Segment Open

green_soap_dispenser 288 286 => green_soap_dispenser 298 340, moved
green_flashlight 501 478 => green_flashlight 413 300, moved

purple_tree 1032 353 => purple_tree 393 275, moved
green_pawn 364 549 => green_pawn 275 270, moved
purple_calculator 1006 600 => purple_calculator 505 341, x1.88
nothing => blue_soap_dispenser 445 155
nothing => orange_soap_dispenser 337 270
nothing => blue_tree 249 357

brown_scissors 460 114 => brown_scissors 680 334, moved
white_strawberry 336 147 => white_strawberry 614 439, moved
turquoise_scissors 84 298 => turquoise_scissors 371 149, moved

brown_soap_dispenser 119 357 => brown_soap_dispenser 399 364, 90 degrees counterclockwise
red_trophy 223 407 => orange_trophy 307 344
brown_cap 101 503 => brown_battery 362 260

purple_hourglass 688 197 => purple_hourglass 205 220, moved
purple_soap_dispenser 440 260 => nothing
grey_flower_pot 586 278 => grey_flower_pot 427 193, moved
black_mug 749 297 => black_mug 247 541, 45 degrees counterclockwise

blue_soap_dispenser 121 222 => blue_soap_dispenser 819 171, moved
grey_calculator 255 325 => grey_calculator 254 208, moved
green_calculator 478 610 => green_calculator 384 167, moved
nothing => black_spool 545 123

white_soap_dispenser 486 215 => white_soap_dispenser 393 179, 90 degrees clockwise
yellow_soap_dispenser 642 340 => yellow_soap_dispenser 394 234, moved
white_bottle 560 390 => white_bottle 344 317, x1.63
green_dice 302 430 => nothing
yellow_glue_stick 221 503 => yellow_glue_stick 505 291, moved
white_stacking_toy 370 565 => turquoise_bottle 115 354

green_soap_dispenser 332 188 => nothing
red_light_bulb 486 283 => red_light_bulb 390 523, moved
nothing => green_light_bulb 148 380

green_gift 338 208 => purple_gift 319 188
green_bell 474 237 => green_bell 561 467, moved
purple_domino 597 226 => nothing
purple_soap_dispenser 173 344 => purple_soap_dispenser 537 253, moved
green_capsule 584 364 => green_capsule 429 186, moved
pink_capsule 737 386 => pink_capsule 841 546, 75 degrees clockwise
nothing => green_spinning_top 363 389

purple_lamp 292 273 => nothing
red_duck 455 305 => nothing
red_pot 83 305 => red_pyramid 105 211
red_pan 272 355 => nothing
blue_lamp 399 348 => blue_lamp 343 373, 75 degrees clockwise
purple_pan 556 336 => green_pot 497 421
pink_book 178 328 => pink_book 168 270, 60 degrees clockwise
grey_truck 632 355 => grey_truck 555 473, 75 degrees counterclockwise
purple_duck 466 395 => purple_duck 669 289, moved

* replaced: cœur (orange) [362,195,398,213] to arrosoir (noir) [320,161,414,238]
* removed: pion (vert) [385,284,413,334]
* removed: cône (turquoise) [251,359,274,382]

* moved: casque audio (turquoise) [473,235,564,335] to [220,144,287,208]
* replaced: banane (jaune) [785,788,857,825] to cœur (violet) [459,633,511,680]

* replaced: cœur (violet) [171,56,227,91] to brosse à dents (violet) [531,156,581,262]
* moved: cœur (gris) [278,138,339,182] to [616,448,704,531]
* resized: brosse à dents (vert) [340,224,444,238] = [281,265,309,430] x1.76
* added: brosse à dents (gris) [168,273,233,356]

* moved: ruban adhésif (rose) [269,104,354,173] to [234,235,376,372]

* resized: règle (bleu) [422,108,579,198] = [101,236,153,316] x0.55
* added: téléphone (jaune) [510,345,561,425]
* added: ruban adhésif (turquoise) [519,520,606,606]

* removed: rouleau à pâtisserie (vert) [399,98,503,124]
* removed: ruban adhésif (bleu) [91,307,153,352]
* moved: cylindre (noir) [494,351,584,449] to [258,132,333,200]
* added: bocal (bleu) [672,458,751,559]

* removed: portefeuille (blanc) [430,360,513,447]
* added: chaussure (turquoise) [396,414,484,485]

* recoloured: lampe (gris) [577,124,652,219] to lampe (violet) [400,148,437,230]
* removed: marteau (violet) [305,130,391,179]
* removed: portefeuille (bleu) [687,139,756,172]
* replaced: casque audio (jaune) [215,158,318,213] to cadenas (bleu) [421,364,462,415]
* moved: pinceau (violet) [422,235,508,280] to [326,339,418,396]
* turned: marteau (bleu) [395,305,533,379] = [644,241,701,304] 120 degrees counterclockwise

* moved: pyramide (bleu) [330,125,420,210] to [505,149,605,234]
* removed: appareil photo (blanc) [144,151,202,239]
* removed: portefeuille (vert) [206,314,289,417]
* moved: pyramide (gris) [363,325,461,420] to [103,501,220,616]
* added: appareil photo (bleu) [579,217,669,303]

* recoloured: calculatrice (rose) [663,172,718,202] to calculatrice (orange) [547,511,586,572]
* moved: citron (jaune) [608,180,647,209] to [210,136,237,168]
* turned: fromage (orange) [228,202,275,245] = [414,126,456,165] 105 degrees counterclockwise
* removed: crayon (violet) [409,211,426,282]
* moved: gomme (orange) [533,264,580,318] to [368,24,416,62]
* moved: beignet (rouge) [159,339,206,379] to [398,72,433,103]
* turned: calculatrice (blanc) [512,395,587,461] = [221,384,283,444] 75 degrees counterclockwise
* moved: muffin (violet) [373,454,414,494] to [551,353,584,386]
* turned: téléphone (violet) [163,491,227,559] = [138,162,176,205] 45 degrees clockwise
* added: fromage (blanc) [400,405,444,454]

Segment Closed

# WHAT IS REQUIRED
From the first line of the records to the line containing "grey_calculator 255 325", inclusive, transcribe everything exactly and leave out the rest.

# RESULT BELOW
green_soap_dispenser 288 286 => green_soap_dispenser 298 340, moved
green_flashlight 501 478 => green_flashlight 413 300, moved

purple_tree 1032 353 => purple_tree 393 275, moved
green_pawn 364 549 => green_pawn 275 270, moved
purple_calculator 1006 600 => purple_calculator 505 341, x1.88
nothing => blue_soap_dispenser 445 155
nothing => orange_soap_dispenser 337 270
nothing => blue_tree 249 357

brown_scissors 460 114 => brown_scissors 680 334, moved
white_strawberry 336 147 => white_strawberry 614 439, moved
turquoise_scissors 84 298 => turquoise_scissors 371 149, moved

brown_soap_dispenser 119 357 => brown_soap_dispenser 399 364, 90 degrees counterclockwise
red_trophy 223 407 => orange_trophy 307 344
brown_cap 101 503 => brown_battery 362 260

purple_hourglass 688 197 => purple_hourglass 205 220, moved
purple_soap_dispenser 440 260 => nothing
grey_flower_pot 586 278 => grey_flower_pot 427 193, moved
black_mug 749 297 => black_mug 247 541, 45 degrees counterclockwise

blue_soap_dispenser 121 222 => blue_soap_dispenser 819 171, moved
grey_calculator 255 325 => grey_calculator 254 208, moved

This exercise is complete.